··· DATA FOR THIS TASK ···

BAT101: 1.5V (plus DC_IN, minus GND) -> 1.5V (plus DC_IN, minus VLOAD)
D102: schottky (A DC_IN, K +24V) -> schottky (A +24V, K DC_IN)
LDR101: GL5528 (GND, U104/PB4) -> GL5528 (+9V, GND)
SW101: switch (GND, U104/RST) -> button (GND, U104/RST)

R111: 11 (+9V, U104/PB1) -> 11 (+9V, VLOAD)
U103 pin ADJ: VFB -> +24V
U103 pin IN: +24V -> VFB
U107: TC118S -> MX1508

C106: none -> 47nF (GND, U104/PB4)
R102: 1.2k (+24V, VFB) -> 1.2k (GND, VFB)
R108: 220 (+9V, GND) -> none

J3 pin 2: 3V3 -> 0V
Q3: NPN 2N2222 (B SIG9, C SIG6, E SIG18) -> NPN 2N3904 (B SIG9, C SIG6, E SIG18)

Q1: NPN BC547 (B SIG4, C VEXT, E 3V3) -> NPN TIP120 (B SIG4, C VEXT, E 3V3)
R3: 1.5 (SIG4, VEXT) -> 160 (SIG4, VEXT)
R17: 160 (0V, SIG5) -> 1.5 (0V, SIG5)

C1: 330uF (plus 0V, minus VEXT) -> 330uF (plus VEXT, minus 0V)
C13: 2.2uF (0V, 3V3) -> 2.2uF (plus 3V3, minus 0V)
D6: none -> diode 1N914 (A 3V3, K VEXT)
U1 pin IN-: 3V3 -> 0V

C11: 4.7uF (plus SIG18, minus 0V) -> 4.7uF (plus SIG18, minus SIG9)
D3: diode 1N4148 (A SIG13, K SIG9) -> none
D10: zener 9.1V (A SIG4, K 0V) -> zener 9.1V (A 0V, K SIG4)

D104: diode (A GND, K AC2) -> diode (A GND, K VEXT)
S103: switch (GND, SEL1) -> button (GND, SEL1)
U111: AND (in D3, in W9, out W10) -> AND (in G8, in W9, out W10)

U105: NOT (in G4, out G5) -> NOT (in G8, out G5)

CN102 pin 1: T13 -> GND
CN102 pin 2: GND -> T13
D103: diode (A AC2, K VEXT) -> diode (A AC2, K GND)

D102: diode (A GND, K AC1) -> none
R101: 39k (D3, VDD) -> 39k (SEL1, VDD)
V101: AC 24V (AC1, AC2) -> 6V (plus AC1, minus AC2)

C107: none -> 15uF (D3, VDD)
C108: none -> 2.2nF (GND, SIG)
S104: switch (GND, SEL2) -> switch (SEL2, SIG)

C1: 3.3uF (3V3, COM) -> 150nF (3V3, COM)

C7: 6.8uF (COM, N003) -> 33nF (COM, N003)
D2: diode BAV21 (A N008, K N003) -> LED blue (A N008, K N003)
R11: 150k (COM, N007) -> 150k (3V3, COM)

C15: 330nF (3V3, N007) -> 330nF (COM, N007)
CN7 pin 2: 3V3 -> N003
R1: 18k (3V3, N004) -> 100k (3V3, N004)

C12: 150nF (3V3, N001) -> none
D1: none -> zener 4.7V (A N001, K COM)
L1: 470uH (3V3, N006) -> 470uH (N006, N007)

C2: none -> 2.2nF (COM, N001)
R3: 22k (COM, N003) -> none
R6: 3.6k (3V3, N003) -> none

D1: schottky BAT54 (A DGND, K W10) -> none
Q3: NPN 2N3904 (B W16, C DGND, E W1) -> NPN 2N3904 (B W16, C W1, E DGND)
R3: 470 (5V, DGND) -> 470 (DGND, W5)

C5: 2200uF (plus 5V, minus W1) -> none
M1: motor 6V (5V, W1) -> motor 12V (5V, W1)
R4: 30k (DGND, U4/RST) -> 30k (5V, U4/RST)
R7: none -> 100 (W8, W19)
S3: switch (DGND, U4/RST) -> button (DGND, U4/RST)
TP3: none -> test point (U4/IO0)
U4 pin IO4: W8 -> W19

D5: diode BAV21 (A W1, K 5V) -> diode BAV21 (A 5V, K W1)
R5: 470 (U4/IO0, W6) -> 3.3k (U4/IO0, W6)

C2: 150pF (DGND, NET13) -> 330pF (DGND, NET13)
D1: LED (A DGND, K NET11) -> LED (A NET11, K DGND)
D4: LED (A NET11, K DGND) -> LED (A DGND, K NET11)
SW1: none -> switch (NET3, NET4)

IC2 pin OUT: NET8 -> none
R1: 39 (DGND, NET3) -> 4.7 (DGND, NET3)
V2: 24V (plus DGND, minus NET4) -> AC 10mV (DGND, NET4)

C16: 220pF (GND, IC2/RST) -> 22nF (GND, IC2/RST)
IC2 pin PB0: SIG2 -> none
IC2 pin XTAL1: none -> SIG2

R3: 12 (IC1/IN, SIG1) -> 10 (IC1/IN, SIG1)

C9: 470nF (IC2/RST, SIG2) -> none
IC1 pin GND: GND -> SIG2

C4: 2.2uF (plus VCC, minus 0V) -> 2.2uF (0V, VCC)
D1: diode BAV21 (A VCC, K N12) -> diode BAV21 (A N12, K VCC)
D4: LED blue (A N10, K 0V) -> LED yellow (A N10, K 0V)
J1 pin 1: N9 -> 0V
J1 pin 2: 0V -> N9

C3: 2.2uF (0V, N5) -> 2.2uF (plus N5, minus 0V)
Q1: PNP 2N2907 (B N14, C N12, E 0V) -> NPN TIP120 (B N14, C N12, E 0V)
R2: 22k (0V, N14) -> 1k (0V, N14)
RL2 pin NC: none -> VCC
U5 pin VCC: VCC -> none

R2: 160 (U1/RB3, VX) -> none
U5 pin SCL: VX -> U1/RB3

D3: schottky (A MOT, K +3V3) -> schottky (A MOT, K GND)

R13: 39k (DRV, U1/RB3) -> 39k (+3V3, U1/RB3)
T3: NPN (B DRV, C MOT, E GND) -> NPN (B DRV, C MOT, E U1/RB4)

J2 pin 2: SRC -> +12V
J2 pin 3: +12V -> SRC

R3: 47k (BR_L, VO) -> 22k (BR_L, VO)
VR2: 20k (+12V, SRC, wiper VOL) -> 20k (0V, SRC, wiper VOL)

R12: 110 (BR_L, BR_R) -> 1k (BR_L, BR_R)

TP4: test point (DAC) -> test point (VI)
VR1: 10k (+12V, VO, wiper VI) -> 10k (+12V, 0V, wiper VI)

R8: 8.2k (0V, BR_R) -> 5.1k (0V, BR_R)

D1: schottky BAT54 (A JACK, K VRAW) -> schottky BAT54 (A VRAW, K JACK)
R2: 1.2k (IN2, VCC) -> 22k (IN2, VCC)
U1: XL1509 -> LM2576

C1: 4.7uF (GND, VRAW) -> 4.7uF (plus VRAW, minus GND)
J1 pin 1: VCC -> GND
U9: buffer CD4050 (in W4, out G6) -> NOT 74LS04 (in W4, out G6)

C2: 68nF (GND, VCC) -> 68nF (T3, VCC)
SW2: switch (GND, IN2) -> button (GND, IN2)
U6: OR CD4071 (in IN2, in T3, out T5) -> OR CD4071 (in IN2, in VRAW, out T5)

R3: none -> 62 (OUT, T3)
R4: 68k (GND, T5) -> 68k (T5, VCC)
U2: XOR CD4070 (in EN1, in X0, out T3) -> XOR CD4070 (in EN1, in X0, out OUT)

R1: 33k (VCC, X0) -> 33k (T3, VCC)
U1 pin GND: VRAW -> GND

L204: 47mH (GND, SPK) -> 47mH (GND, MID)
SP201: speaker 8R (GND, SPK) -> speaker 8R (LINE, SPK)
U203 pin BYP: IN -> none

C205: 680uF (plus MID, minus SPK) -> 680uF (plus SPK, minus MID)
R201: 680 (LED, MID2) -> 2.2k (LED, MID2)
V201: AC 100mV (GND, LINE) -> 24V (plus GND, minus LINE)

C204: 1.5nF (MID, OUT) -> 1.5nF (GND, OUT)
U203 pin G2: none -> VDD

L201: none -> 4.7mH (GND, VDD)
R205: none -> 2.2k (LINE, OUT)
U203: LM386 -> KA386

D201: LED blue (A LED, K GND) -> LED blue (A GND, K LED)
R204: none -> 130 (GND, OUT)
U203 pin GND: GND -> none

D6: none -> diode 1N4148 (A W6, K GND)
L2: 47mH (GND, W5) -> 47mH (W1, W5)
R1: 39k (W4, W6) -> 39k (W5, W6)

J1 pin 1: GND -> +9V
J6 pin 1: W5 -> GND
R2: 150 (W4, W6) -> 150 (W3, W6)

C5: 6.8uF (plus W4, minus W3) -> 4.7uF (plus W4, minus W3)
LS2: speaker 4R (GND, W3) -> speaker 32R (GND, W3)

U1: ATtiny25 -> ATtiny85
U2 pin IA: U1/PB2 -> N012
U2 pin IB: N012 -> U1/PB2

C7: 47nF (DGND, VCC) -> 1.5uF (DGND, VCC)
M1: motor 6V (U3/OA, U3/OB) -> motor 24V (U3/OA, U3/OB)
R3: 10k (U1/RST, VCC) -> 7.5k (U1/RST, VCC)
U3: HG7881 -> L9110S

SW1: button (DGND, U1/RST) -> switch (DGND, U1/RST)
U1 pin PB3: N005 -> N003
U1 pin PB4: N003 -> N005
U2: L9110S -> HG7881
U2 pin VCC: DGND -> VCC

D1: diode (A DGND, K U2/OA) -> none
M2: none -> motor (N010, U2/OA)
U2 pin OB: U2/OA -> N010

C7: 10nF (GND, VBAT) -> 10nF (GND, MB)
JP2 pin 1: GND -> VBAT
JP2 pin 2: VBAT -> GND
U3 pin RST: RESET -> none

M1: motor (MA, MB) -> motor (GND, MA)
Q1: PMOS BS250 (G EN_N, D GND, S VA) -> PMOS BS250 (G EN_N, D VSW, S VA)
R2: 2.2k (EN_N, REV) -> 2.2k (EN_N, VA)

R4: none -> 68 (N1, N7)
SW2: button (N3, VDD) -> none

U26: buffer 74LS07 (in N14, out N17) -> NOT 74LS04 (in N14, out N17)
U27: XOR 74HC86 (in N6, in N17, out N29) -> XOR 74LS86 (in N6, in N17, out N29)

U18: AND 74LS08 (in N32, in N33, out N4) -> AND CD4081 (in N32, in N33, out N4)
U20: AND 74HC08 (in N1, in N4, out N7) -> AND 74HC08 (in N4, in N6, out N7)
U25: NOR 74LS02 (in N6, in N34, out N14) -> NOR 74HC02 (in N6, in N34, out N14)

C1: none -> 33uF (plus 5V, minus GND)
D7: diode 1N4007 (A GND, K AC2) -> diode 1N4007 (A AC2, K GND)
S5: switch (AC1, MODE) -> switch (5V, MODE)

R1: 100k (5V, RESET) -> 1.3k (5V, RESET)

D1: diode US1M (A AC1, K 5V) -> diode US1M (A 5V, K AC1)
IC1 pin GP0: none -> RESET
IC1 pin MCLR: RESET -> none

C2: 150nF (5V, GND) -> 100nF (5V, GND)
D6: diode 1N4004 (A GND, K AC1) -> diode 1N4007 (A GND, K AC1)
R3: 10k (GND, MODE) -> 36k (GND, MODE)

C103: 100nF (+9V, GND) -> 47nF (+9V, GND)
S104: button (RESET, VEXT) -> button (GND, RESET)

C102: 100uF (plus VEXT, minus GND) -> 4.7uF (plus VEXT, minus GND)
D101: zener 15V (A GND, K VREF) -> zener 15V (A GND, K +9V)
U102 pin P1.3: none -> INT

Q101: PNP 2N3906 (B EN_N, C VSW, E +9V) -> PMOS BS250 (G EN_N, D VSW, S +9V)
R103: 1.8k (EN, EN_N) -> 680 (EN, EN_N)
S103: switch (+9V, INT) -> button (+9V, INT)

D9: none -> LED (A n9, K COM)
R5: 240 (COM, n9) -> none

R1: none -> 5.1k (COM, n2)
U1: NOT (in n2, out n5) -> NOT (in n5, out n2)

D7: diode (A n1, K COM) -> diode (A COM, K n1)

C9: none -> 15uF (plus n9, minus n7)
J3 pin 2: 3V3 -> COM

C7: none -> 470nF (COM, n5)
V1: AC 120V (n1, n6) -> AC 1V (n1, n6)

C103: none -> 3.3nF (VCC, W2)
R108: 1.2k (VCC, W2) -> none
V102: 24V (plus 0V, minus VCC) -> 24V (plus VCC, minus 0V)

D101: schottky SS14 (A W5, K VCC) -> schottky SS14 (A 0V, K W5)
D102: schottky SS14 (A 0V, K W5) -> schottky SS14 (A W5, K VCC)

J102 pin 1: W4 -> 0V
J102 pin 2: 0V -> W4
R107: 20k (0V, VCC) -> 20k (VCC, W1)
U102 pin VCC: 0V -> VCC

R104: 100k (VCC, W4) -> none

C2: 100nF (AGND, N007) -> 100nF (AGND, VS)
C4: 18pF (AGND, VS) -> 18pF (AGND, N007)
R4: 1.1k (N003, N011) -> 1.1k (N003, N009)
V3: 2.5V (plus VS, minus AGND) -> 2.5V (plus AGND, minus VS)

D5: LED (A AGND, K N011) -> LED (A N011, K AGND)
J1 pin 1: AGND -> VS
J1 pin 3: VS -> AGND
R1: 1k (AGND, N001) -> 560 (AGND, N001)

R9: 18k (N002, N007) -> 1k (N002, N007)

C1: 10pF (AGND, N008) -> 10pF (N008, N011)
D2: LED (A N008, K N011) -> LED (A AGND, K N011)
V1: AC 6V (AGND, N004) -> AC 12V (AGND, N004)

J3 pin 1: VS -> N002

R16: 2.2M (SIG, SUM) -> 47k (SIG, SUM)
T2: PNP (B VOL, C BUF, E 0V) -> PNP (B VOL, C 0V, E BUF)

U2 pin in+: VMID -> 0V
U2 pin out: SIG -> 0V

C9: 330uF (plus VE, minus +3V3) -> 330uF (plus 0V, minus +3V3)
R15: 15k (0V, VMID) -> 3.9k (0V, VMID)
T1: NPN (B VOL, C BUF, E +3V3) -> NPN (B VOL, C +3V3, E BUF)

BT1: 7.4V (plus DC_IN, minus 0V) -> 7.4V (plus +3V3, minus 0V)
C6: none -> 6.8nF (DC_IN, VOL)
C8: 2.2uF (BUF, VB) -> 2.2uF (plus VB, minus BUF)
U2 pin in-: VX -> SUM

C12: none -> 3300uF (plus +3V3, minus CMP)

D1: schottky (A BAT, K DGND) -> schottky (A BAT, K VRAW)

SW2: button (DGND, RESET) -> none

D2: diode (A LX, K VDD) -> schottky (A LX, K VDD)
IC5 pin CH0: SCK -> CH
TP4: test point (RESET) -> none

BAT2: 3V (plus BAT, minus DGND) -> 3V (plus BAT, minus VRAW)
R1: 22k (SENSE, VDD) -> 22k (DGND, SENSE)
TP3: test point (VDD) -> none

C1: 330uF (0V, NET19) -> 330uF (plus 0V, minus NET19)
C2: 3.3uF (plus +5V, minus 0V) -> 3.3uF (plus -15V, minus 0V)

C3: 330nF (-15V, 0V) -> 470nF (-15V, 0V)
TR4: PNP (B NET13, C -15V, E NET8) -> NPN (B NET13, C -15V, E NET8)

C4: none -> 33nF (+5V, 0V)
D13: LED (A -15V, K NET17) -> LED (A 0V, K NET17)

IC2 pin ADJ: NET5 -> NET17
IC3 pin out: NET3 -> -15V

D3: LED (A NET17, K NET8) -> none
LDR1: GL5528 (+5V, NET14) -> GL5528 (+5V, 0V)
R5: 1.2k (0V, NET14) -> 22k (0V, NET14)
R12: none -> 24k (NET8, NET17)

···

■ TRY IT ■
What is asked for is an exact copy of the lines above from the one containing "C5: 6.8uF (plus" through the one containing "U2: L9110S -> HG7881", and only those.

■ OUTPUT ■
C5: 6.8uF (plus W4, minus W3) -> 4.7uF (plus W4, minus W3)
LS2: speaker 4R (GND, W3) -> speaker 32R (GND, W3)

U1: ATtiny25 -> ATtiny85
U2 pin IA: U1/PB2 -> N012
U2 pin IB: N012 -> U1/PB2

C7: 47nF (DGND, VCC) -> 1.5uF (DGND, VCC)
M1: motor 6V (U3/OA, U3/OB) -> motor 24V (U3/OA, U3/OB)
R3: 10k (U1/RST, VCC) -> 7.5k (U1/RST, VCC)
U3: HG7881 -> L9110S

SW1: button (DGND, U1/RST) -> switch (DGND, U1/RST)
U1 pin PB3: N005 -> N003
U1 pin PB4: N003 -> N005
U2: L9110S -> HG7881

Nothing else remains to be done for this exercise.